Input data

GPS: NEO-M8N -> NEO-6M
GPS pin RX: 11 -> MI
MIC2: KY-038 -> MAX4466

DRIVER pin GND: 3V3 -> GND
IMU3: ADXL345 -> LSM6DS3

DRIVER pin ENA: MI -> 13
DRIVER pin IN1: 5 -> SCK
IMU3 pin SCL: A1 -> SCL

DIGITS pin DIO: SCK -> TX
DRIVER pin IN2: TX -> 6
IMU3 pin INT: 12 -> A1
* * *
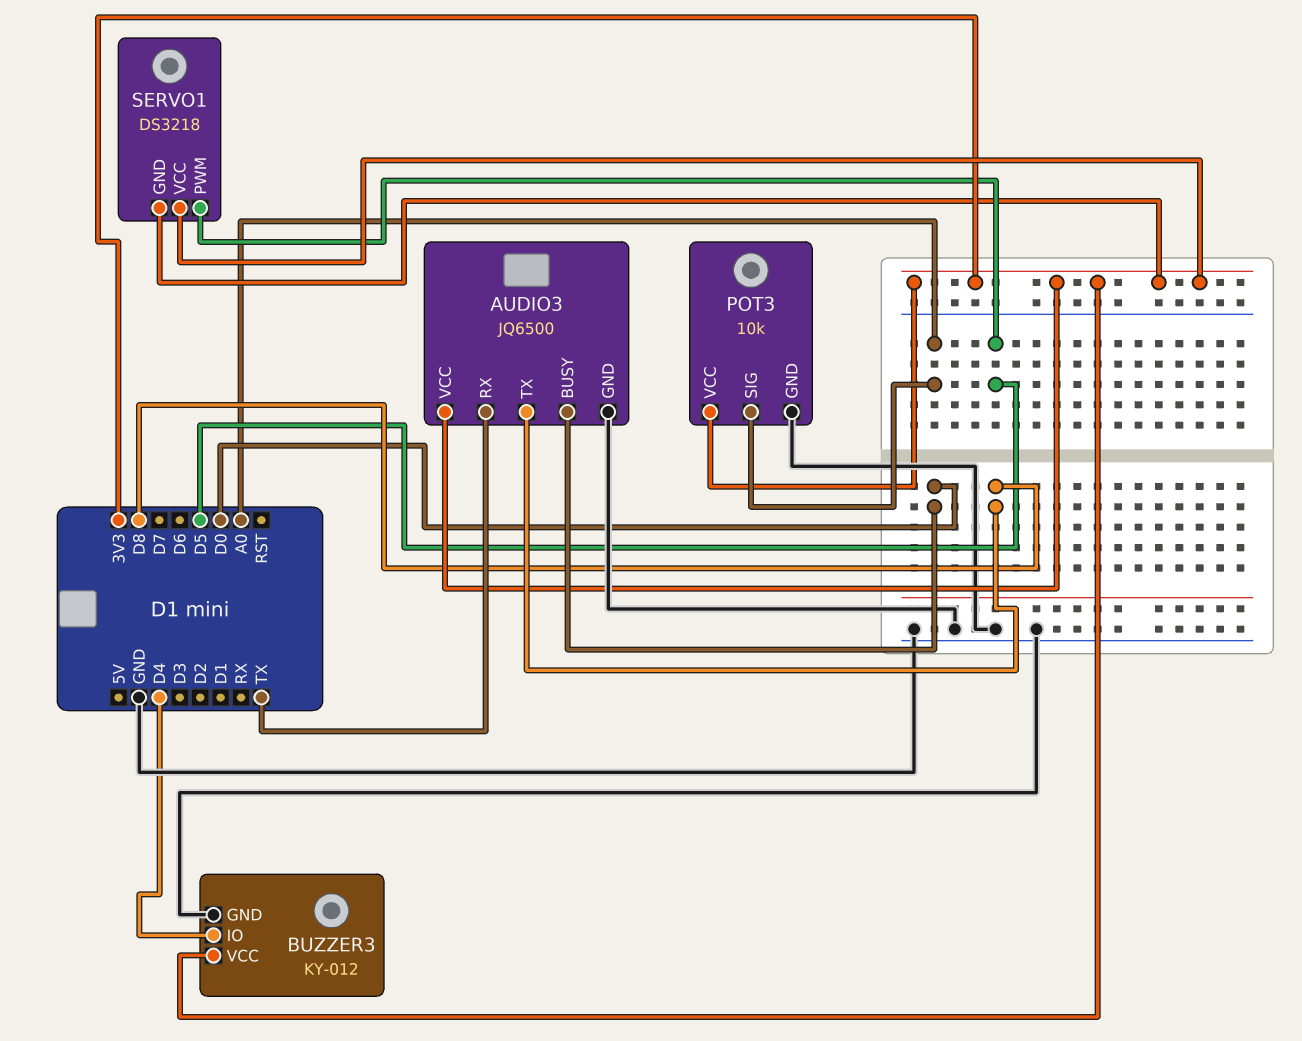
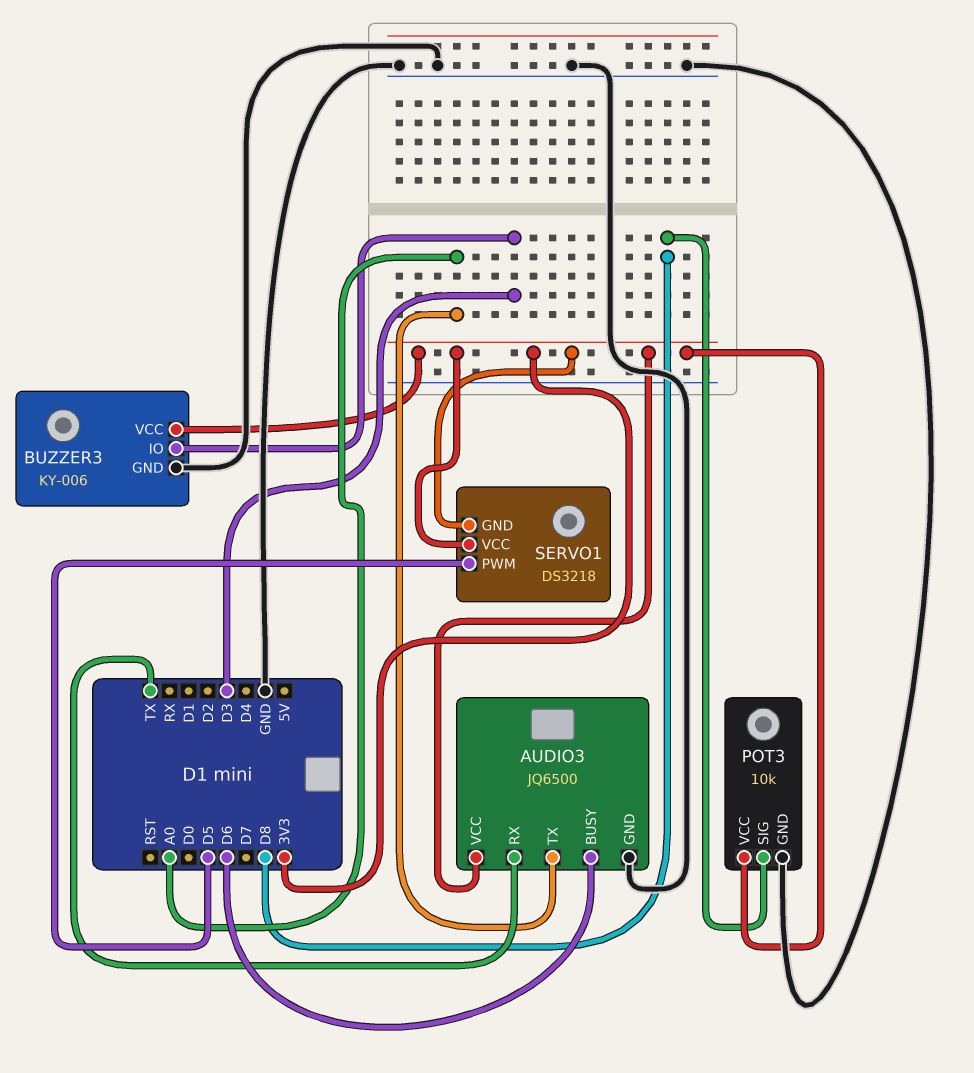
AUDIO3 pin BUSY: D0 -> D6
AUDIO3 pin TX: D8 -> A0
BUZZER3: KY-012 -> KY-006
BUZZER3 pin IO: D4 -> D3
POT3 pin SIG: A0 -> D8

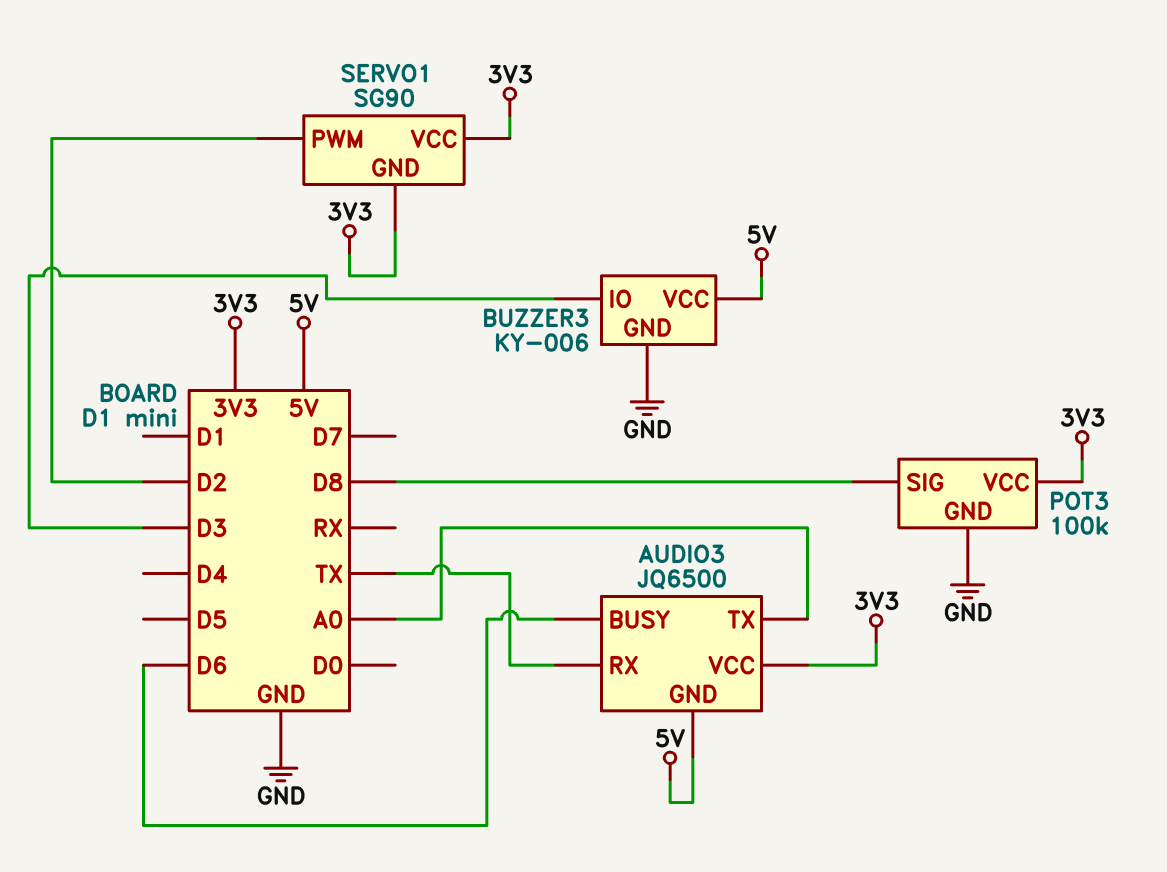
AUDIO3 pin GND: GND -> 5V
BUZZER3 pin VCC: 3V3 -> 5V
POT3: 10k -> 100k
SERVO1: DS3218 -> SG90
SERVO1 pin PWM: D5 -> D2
---
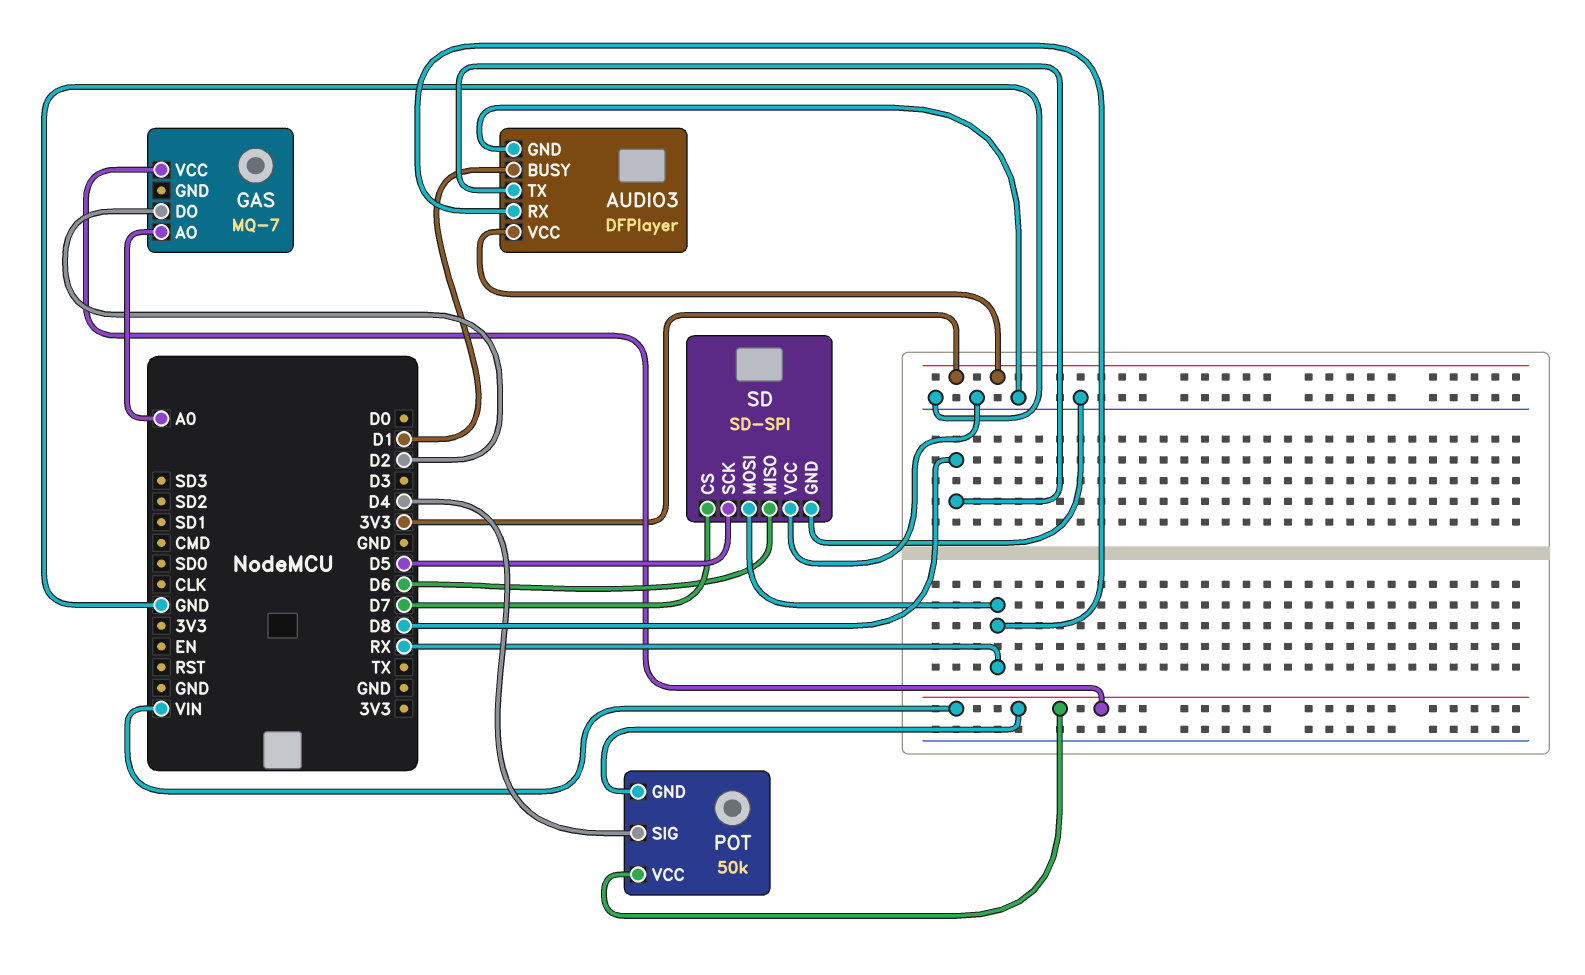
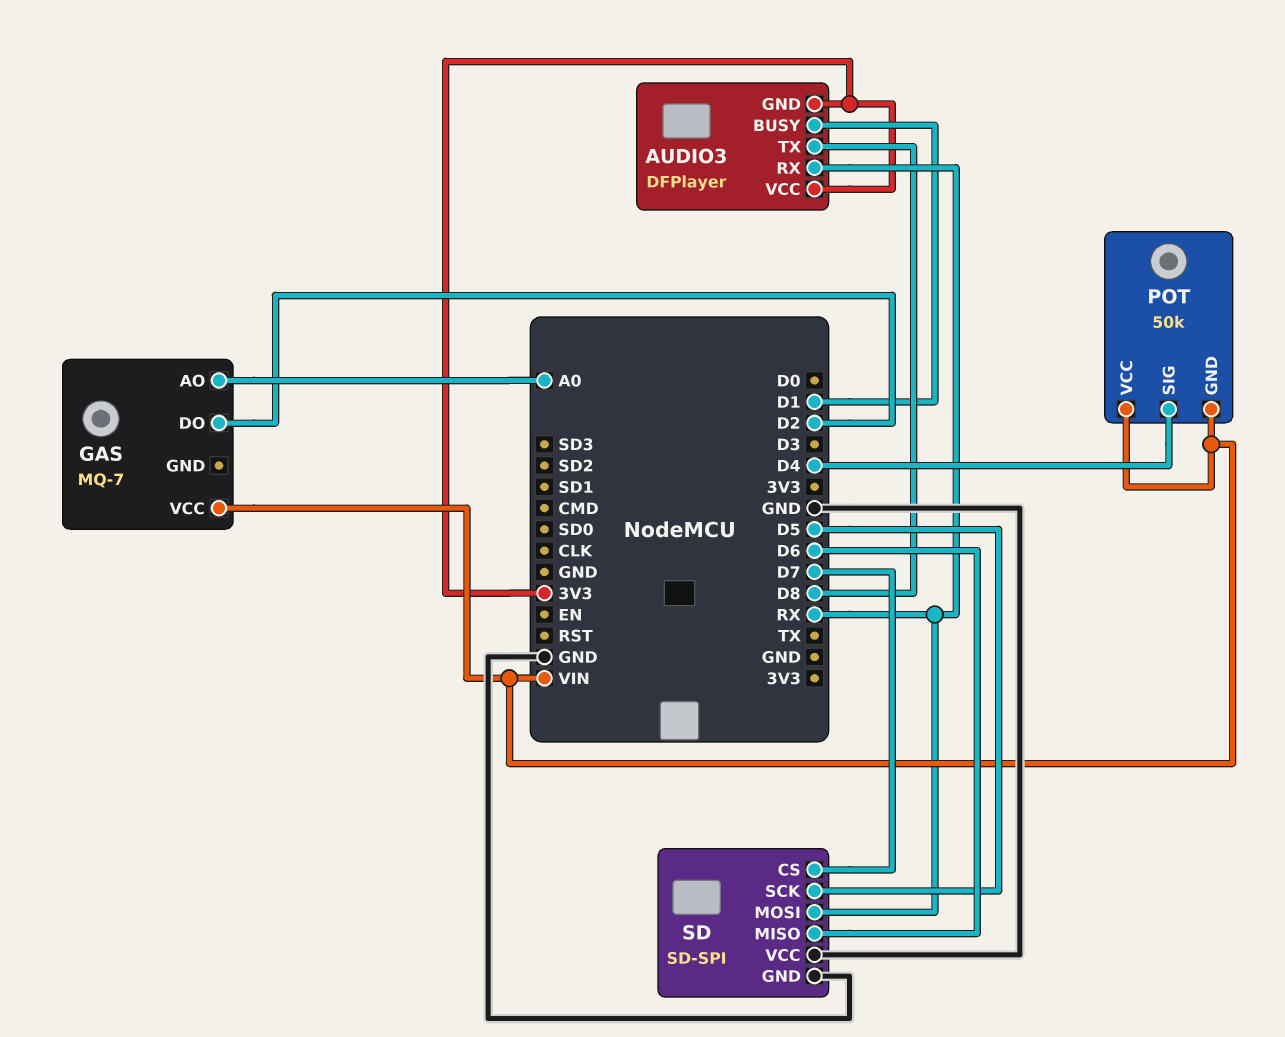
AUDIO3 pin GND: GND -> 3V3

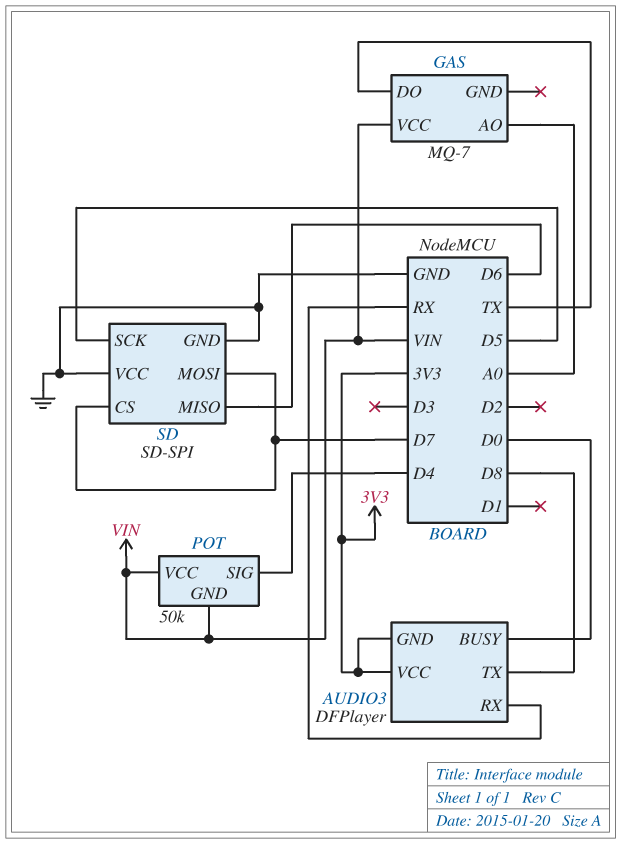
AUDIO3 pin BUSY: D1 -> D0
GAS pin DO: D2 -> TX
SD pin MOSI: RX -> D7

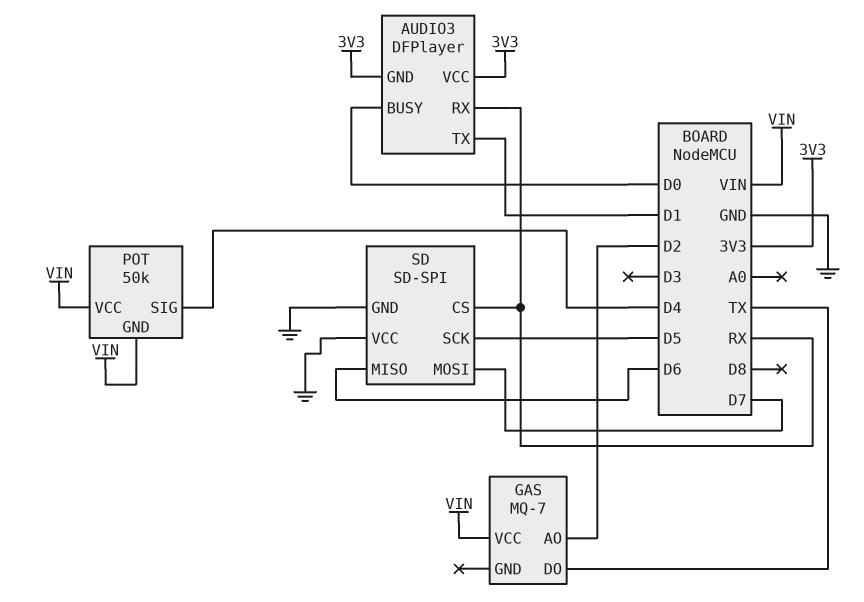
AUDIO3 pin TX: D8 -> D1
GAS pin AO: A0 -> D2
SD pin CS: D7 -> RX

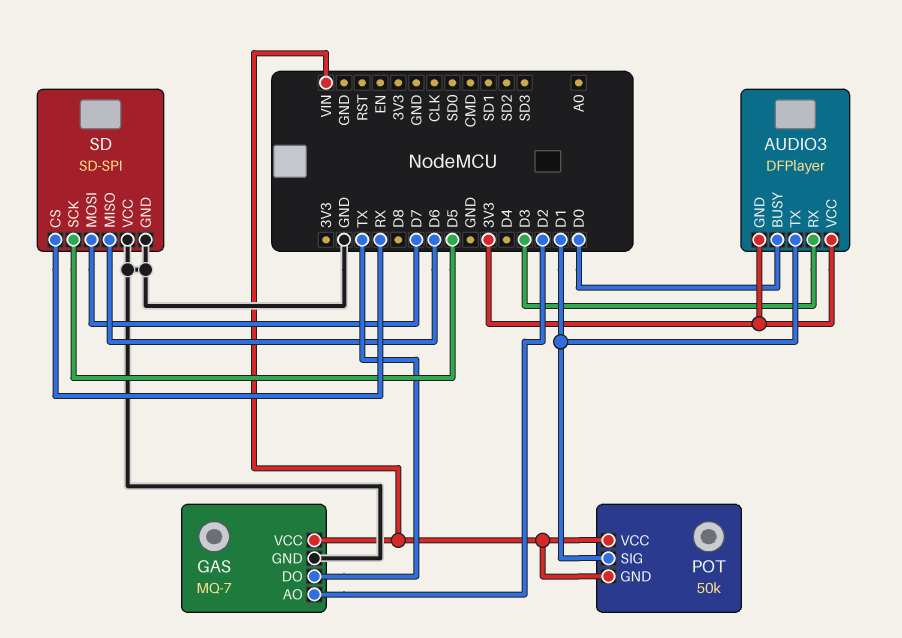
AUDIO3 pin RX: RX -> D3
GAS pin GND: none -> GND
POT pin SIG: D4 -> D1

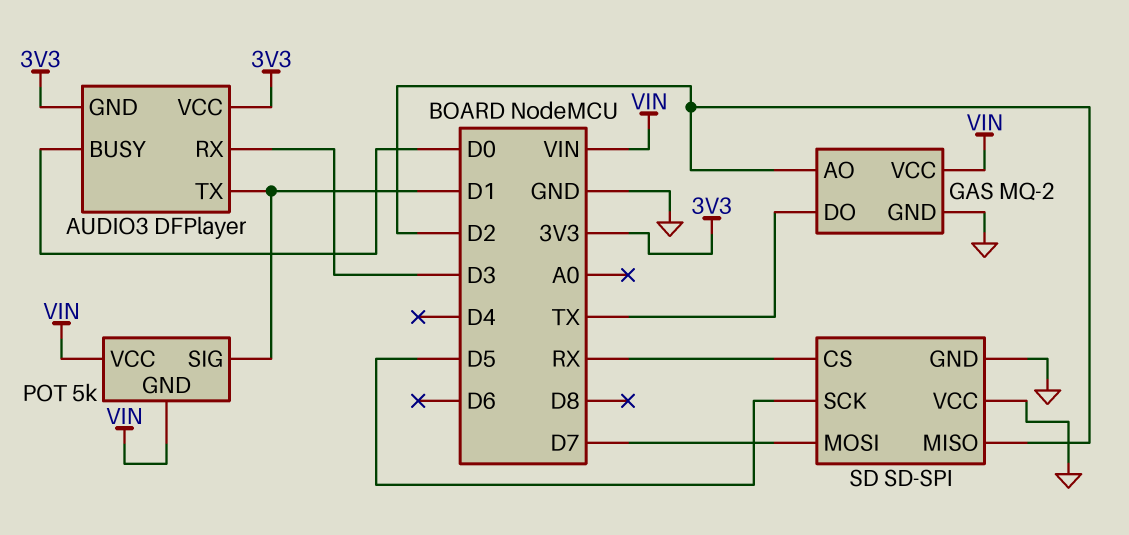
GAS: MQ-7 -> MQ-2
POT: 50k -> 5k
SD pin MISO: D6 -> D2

What needs to be done
Above are records; repeat only the lines starting at the line with "GPS: NEO-M8N -> NEO-6M" and ending at the line with "IMU3 pin INT: 12 -> A1", exactly as they appear, both included.

Output
GPS: NEO-M8N -> NEO-6M
GPS pin RX: 11 -> MI
MIC2: KY-038 -> MAX4466

DRIVER pin GND: 3V3 -> GND
IMU3: ADXL345 -> LSM6DS3

DRIVER pin ENA: MI -> 13
DRIVER pin IN1: 5 -> SCK
IMU3 pin SCL: A1 -> SCL

DIGITS pin DIO: SCK -> TX
DRIVER pin IN2: TX -> 6
IMU3 pin INT: 12 -> A1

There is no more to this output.